- **Problem statement**: Look through the entries for the line containing "cyan brick A1". Then output that line and every line after it, exactly, to the end.
Task data: Begin
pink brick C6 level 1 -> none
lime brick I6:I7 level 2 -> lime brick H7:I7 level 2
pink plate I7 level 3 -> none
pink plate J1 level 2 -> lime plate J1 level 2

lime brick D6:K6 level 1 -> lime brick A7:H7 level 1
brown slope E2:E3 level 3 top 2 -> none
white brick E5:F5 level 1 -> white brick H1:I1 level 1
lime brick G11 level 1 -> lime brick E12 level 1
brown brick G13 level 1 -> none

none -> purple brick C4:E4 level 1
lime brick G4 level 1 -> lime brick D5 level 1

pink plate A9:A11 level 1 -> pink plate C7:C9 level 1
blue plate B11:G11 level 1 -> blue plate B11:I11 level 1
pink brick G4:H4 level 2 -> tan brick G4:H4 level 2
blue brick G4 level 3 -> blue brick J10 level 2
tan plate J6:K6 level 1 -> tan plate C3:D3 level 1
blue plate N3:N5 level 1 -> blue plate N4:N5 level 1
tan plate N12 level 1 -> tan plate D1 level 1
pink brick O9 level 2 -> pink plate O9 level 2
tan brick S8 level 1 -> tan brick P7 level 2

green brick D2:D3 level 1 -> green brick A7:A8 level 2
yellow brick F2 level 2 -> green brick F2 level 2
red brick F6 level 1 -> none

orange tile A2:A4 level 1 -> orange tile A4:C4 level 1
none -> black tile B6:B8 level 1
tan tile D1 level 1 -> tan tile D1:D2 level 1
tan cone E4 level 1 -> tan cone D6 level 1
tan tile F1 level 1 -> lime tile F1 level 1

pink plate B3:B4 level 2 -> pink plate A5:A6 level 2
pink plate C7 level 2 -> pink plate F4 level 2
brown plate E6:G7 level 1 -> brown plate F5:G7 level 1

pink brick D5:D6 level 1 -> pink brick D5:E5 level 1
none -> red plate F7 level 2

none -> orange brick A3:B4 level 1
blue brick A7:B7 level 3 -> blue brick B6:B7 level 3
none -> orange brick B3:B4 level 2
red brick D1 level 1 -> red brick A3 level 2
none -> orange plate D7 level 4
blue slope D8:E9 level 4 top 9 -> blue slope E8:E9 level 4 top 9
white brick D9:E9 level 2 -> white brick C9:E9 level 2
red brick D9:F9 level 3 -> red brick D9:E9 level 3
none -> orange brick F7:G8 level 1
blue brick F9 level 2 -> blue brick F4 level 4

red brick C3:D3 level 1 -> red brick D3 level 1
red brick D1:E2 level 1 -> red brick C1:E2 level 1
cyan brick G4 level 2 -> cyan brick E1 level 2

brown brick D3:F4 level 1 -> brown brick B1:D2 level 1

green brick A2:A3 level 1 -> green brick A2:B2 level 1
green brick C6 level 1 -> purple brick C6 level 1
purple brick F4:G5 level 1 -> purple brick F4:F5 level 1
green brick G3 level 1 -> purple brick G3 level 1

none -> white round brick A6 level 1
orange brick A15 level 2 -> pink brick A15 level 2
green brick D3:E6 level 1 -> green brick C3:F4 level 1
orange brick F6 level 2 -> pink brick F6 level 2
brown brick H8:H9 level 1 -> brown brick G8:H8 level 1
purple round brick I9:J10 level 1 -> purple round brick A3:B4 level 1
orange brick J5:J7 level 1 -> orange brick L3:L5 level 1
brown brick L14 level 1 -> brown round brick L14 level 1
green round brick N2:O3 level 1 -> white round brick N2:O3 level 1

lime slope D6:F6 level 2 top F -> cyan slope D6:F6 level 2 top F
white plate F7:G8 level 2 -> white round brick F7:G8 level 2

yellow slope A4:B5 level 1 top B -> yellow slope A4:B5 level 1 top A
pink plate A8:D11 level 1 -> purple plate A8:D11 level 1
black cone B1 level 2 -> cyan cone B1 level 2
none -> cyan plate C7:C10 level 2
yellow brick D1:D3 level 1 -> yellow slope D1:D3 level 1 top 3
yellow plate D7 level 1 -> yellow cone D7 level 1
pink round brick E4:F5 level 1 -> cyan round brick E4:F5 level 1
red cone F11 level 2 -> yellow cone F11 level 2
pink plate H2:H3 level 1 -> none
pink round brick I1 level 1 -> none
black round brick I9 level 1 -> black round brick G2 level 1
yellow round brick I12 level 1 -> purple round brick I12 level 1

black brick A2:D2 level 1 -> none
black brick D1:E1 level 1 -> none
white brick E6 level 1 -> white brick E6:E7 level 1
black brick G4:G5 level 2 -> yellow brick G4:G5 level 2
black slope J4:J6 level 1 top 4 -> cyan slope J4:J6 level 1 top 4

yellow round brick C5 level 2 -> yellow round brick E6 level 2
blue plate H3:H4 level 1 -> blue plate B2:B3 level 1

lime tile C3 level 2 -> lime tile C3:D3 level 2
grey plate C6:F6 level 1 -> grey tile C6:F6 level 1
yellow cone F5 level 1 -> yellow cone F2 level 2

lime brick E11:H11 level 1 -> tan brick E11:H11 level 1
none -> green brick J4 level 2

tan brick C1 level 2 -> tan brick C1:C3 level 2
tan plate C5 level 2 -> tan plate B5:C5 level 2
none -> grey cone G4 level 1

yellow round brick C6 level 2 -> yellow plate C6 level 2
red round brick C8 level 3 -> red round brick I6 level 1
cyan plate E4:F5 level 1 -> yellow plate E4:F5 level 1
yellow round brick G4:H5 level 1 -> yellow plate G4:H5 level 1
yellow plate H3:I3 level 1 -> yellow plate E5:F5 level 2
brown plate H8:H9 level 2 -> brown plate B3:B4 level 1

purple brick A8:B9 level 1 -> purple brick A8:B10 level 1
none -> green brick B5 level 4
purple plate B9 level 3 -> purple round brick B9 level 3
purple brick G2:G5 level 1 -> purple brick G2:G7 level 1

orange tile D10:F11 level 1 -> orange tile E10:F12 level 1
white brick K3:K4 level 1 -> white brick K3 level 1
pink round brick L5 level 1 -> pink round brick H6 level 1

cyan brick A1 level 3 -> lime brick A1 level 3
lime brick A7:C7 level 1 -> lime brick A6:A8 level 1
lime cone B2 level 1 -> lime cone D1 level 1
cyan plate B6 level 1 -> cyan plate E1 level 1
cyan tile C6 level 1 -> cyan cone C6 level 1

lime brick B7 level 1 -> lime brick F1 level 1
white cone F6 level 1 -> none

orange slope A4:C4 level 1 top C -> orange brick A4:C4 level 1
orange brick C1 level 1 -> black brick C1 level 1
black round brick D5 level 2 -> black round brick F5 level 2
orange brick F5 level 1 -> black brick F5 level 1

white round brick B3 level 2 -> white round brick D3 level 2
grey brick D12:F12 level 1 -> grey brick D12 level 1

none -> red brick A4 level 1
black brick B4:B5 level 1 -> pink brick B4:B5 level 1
Task data: End
- **Solution to the exercise**:
cyan brick A1 level 3 -> lime brick A1 level 3
lime brick A7:C7 level 1 -> lime brick A6:A8 level 1
lime cone B2 level 1 -> lime cone D1 level 1
cyan plate B6 level 1 -> cyan plate E1 level 1
cyan tile C6 level 1 -> cyan cone C6 level 1

lime brick B7 level 1 -> lime brick F1 level 1
white cone F6 level 1 -> none

orange slope A4:C4 level 1 top C -> orange brick A4:C4 level 1
orange brick C1 level 1 -> black brick C1 level 1
black round brick D5 level 2 -> black round brick F5 level 2
orange brick F5 level 1 -> black brick F5 level 1

white round brick B3 level 2 -> white round brick D3 level 2
grey brick D12:F12 level 1 -> grey brick D12 level 1

none -> red brick A4 level 1
black brick B4:B5 level 1 -> pink brick B4:B5 level 1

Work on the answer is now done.